-- DATASET CONTENT follows --

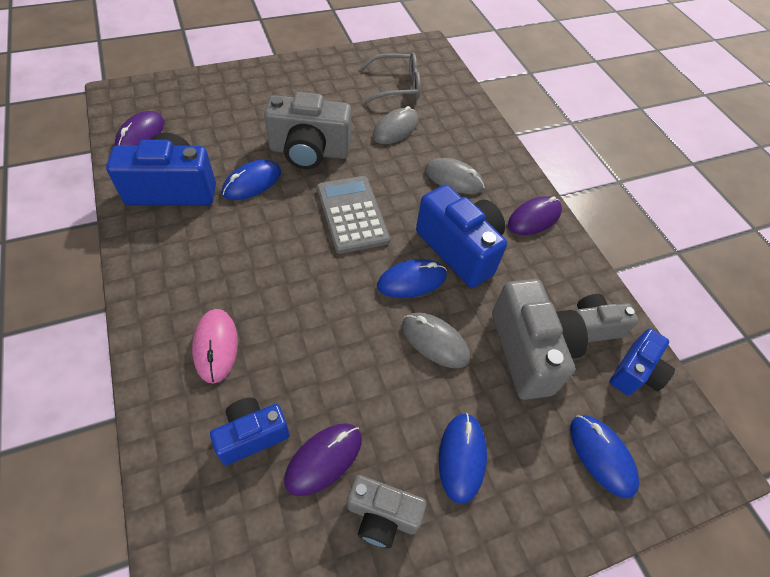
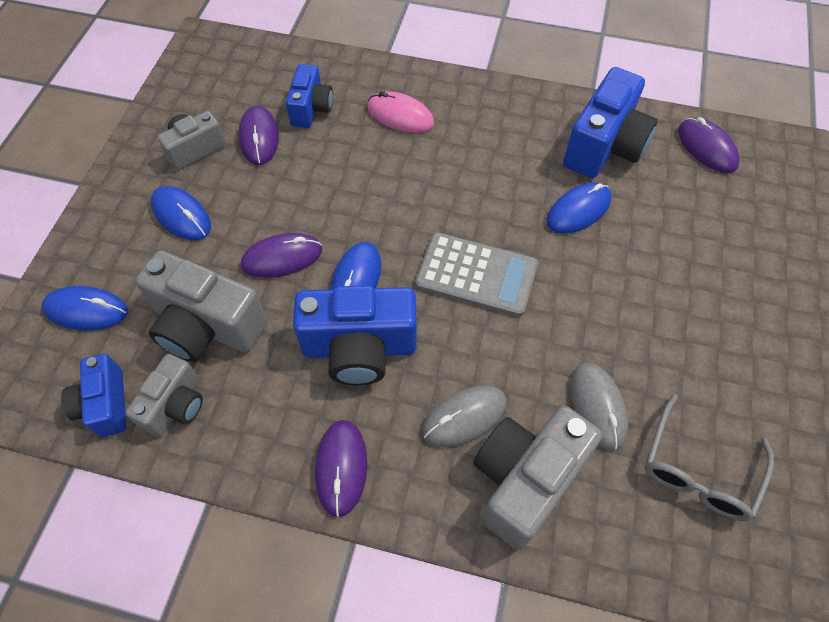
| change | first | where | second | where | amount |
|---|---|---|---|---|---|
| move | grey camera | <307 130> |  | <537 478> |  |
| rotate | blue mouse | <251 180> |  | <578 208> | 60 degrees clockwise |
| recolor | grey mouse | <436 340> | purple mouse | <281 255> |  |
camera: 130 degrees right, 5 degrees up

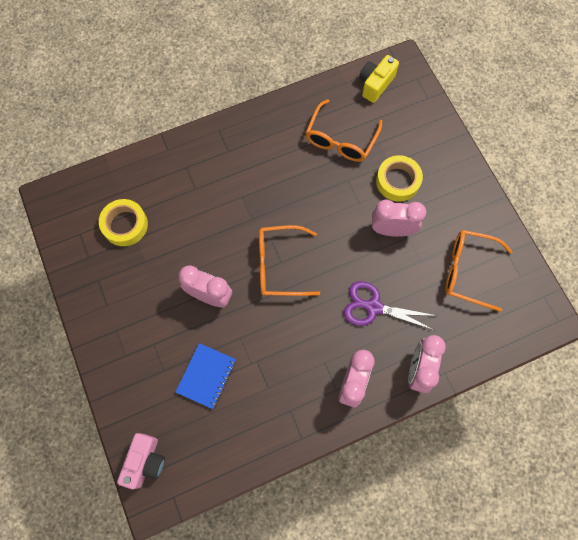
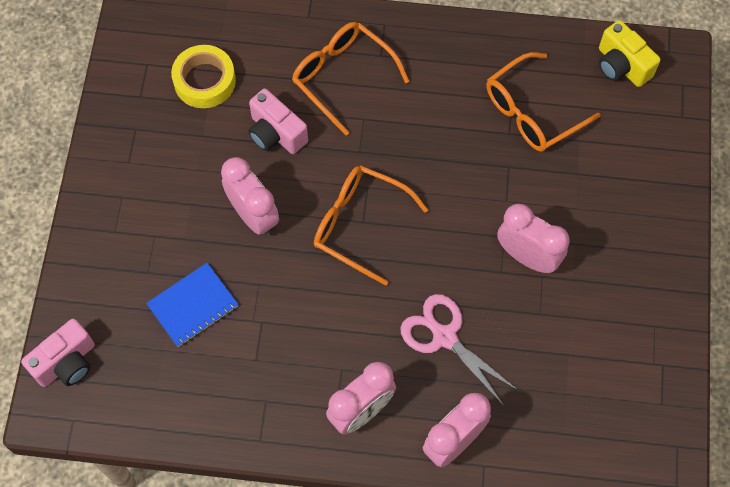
| change | first | where | second | where | amount |
|---|---|---|---|---|---|
| rotate | yellow camera | <379 79> |  | <630 53> | 105 degrees counterclockwise |
| delete | yellow tape | <399 178> |  |  |  |
| move | orange glasses | <479 271> |  | <350 79> |  |
| recolor | purple scissors | <390 305> | pink scissors | <459 350> |  |
| insert |  |  | pink camera | <278 121> |  |
camera: 30 degrees right, 5 degrees down

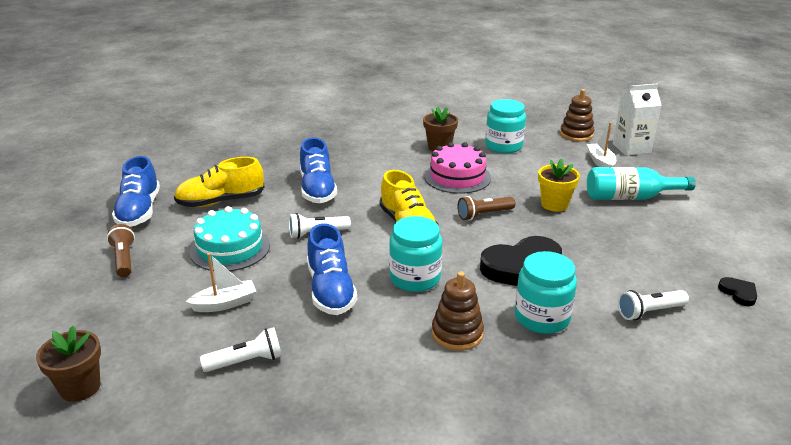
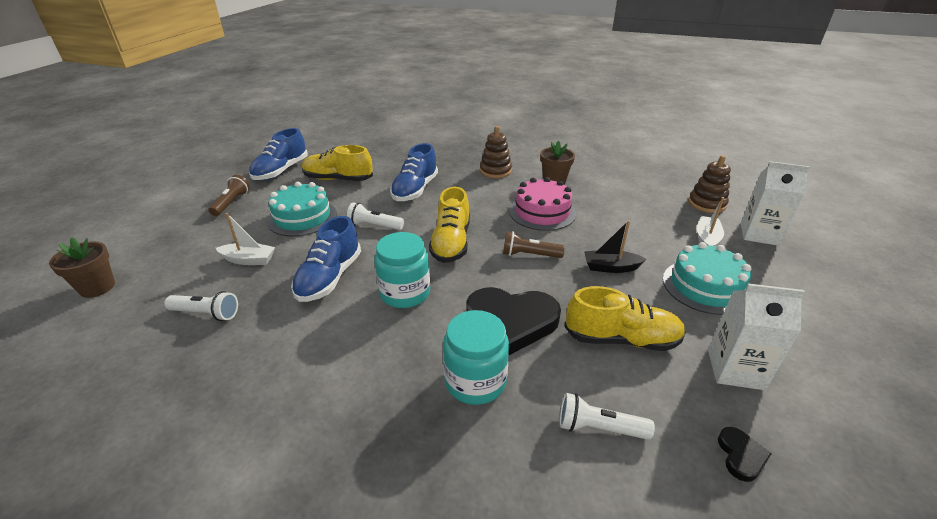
| change | first | where | second | where | amount |
|---|---|---|---|---|---|
| delete | turquoise jar | <505 126> |  |  |  |
| replace | yellow flower pot | <559 185> | black boat | <615 246> |  |
| replace | turquoise bottle | <641 183> | turquoise cake | <707 278> |  |
| move | brown stacking toy | <458 311> |  | <496 152> |  |
| insert |  |  | white carton | <756 337> |  |
| insert |  |  | yellow shoe | <625 318> |  |
camera: 30 degrees right, 5 degrees up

-- DATASET CONTENT concluded --

__ACTIVITY__. Each record should be given again exactly, with no picture carried over.

__REPLY__.
| change | first | where | second | where | amount |
|---|---|---|---|---|---|
| move | grey camera | <307 130> |  | <537 478> |  |
| rotate | blue mouse | <251 180> |  | <578 208> | 60 degrees clockwise |
| recolor | grey mouse | <436 340> | purple mouse | <281 255> |  |
camera: 130 degrees right, 5 degrees up

| change | first | where | second | where | amount |
|---|---|---|---|---|---|
| rotate | yellow camera | <379 79> |  | <630 53> | 105 degrees counterclockwise |
| delete | yellow tape | <399 178> |  |  |  |
| move | orange glasses | <479 271> |  | <350 79> |  |
| recolor | purple scissors | <390 305> | pink scissors | <459 350> |  |
| insert |  |  | pink camera | <278 121> |  |
camera: 30 degrees right, 5 degrees down

| change | first | where | second | where | amount |
|---|---|---|---|---|---|
| delete | turquoise jar | <505 126> |  |  |  |
| replace | yellow flower pot | <559 185> | black boat | <615 246> |  |
| replace | turquoise bottle | <641 183> | turquoise cake | <707 278> |  |
| move | brown stacking toy | <458 311> |  | <496 152> |  |
| insert |  |  | white carton | <756 337> |  |
| insert |  |  | yellow shoe | <625 318> |  |
camera: 30 degrees right, 5 degrees up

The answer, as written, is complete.